This exercise calls for the line with "D5: schottky (A", the line with "TR3: NMOS (G", and all lines between them in the material below, output exactly and with no other lines.

DATA TO EXAMINE ::

----

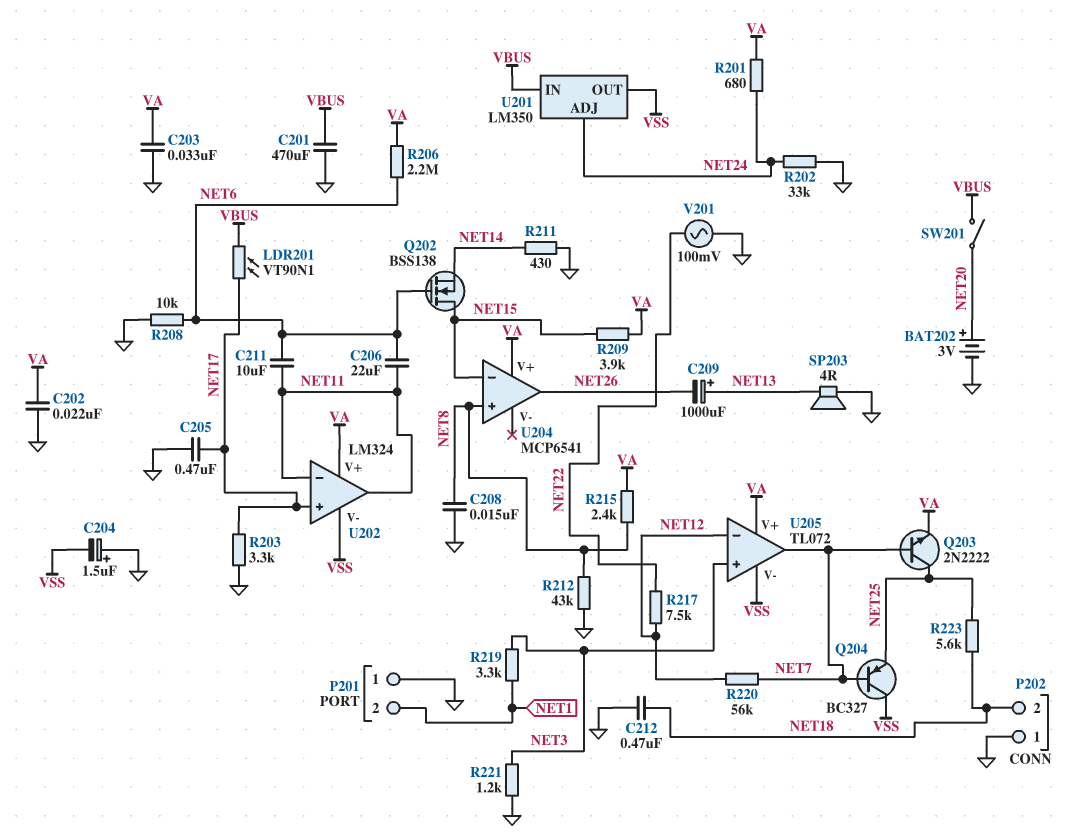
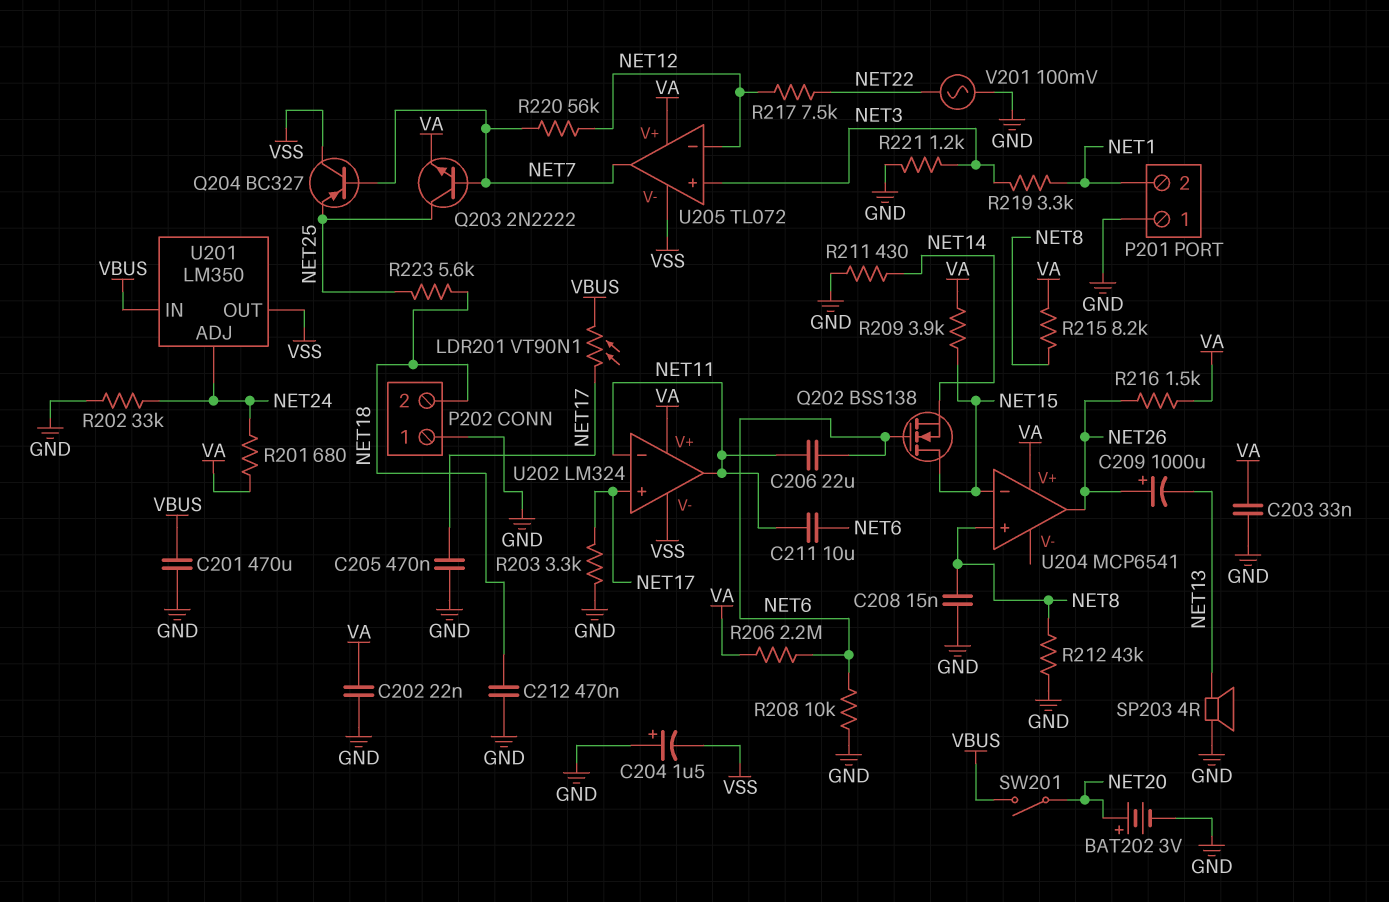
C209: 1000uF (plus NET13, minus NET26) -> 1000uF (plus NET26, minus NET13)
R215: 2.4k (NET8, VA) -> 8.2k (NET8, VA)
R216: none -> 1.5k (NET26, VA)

----

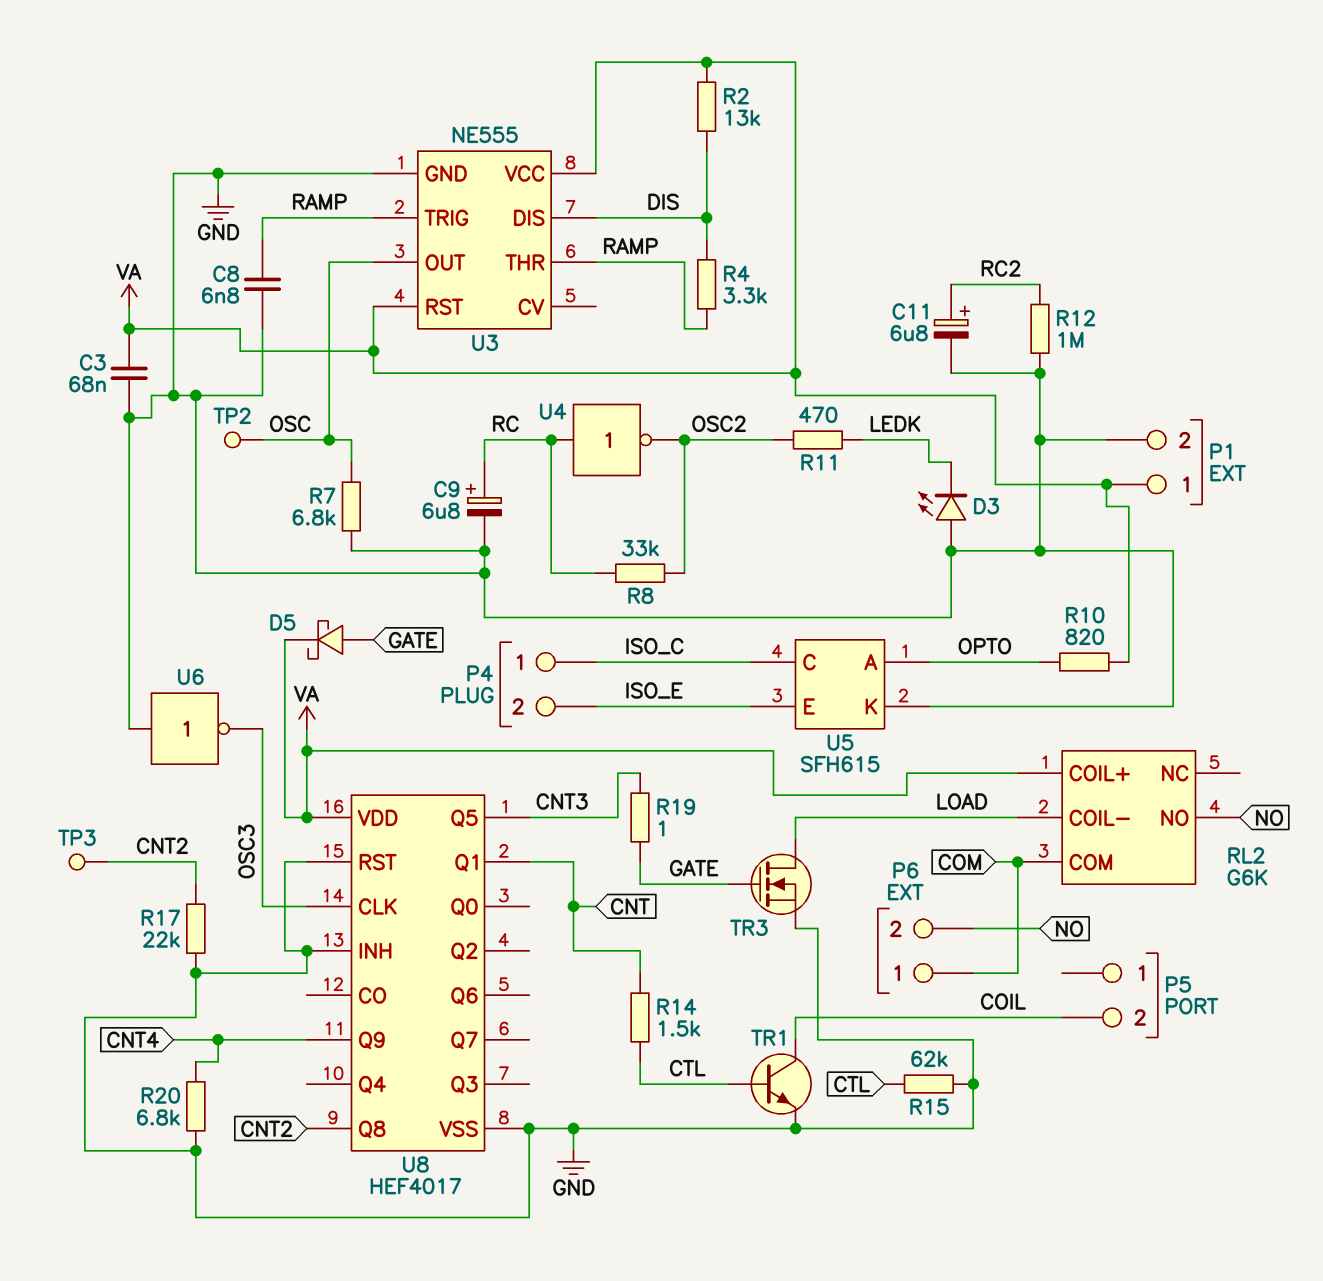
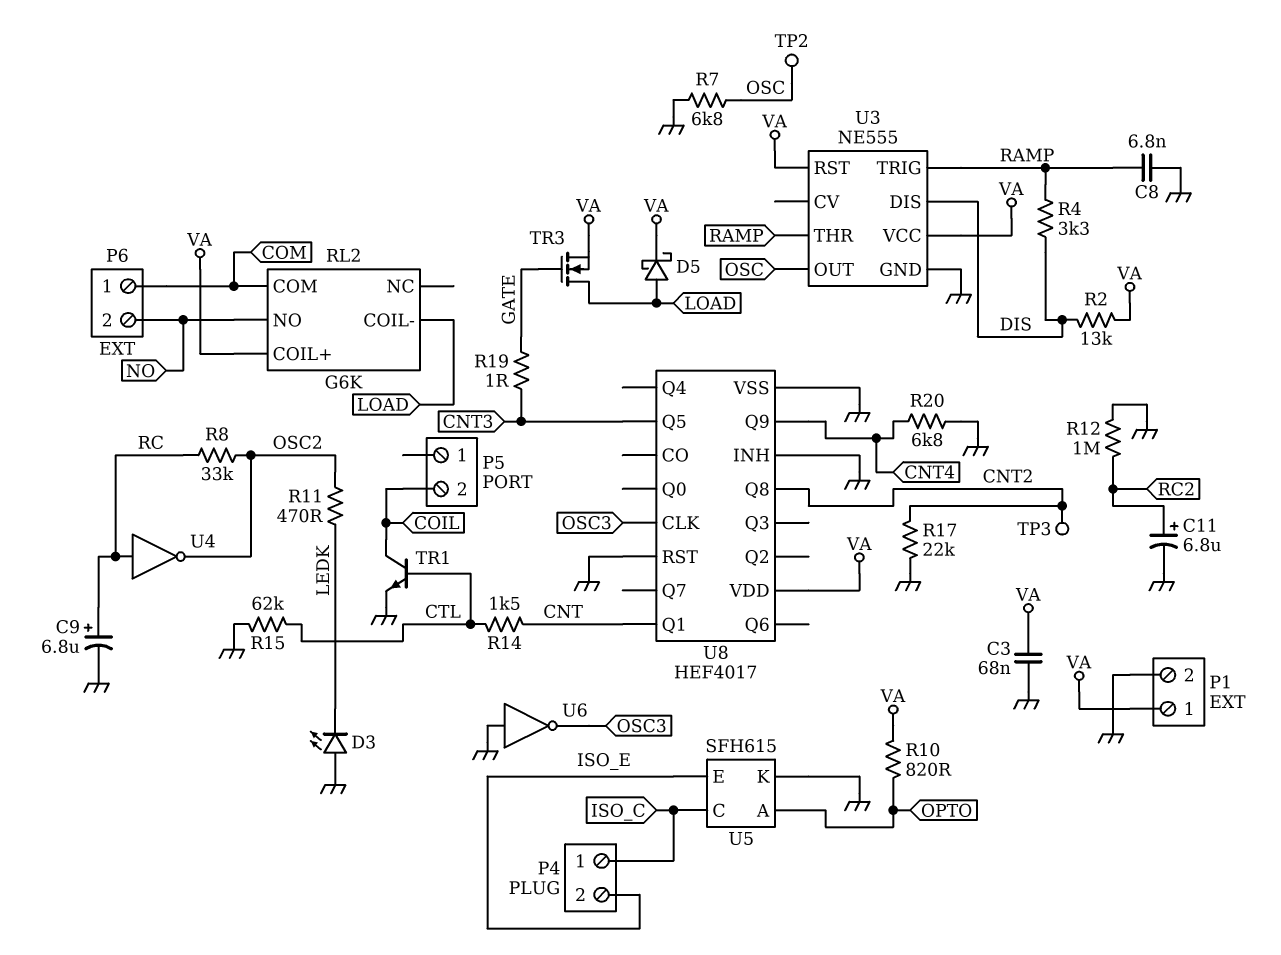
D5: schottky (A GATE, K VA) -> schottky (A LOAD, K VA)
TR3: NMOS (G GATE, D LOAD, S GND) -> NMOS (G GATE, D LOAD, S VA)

----

REPLY TO THE EXERCISE ::
D5: schottky (A GATE, K VA) -> schottky (A LOAD, K VA)
TR3: NMOS (G GATE, D LOAD, S GND) -> NMOS (G GATE, D LOAD, S VA)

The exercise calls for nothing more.